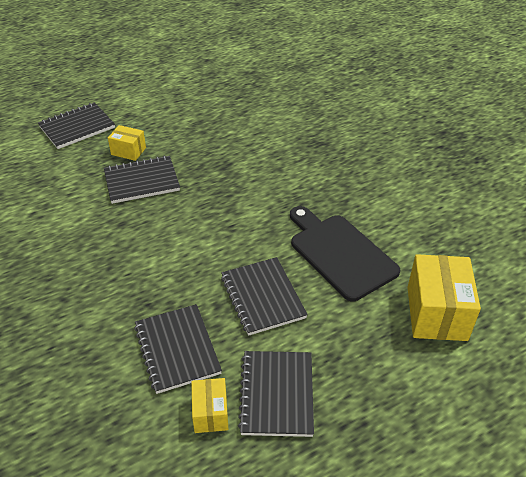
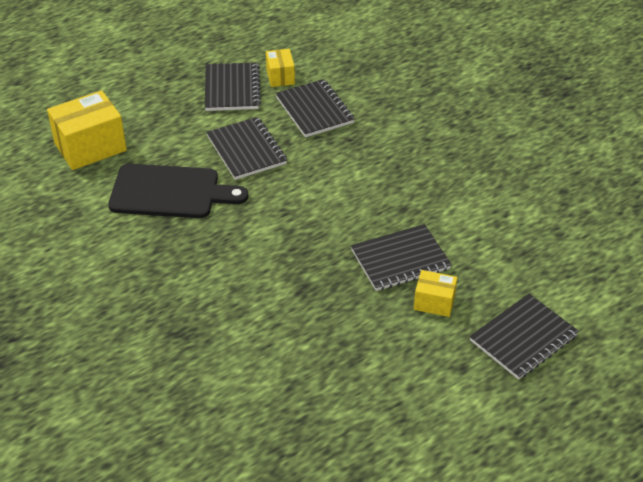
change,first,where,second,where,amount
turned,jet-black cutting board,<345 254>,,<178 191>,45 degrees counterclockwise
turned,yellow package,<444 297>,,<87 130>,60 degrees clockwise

• _Directions_
Copy out each line of the listing where the string "turned" appears.

• _Answer for the task_
turned,jet-black cutting board,<345 254>,,<178 191>,45 degrees counterclockwise
turned,yellow package,<444 297>,,<87 130>,60 degrees clockwise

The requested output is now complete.